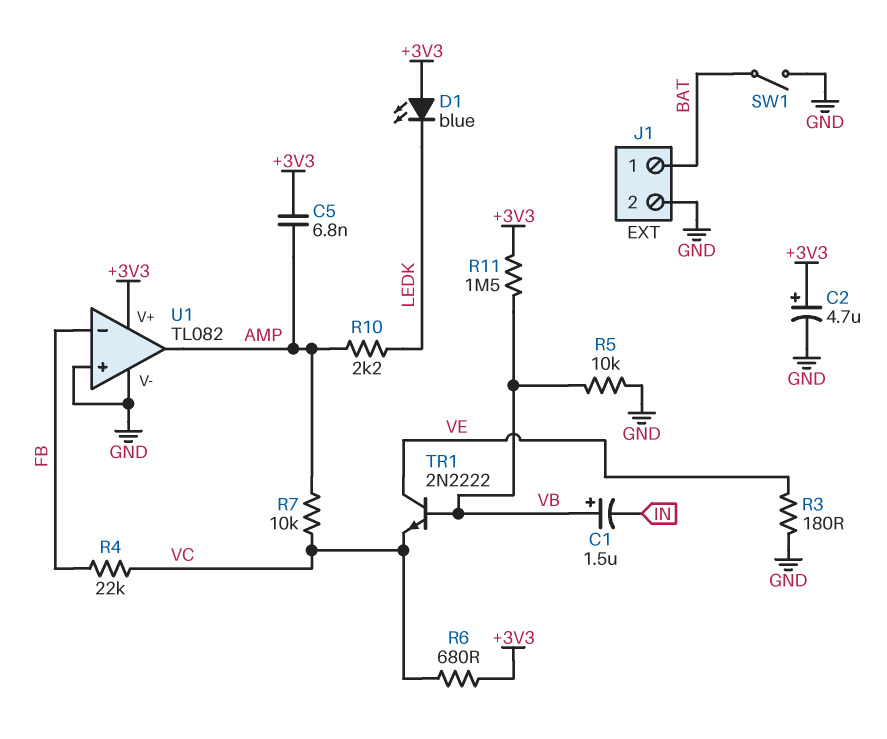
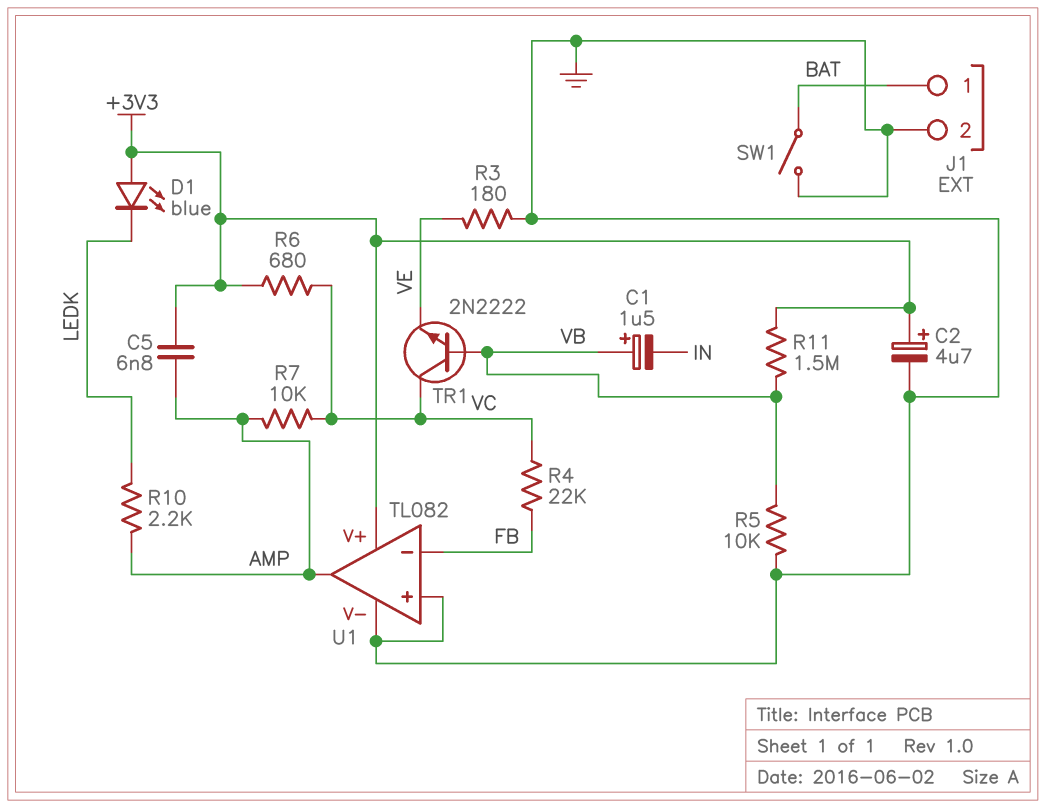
TR1: NPN 2N2222 (B VB, C VE, E VC) -> NPN 2N2222 (B VB, C VC, E VE)

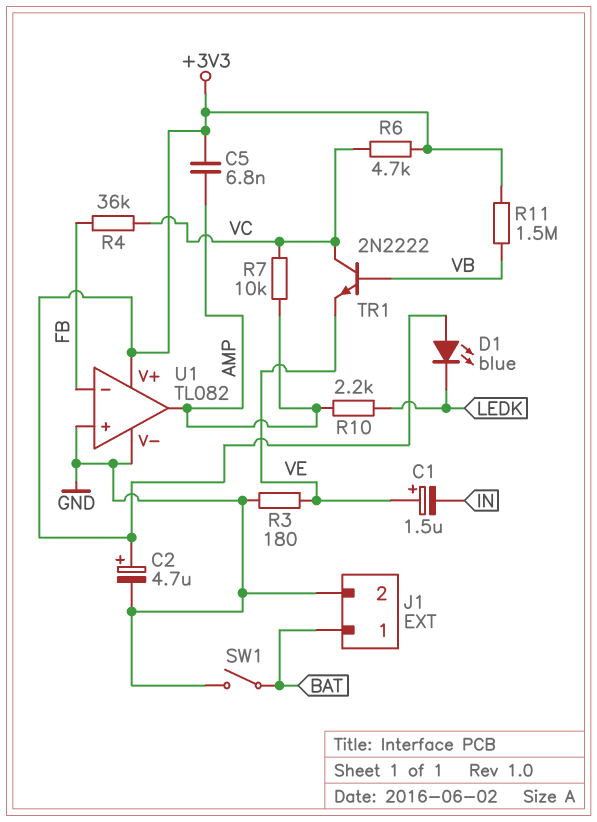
C1: 1.5uF (plus VB, minus IN) -> 1.5uF (plus VE, minus IN)
R4: 22k (FB, VC) -> 36k (FB, VC)
R5: 10k (GND, VB) -> none
R6: 680 (+3V3, VC) -> 4.7k (+3V3, VC)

______________________________

Task statement
Everything in the listing above, apart from its pictures, must be repeated exactly.

Output of the task
TR1: NPN 2N2222 (B VB, C VE, E VC) -> NPN 2N2222 (B VB, C VC, E VE)

C1: 1.5uF (plus VB, minus IN) -> 1.5uF (plus VE, minus IN)
R4: 22k (FB, VC) -> 36k (FB, VC)
R5: 10k (GND, VB) -> none
R6: 680 (+3V3, VC) -> 4.7k (+3V3, VC)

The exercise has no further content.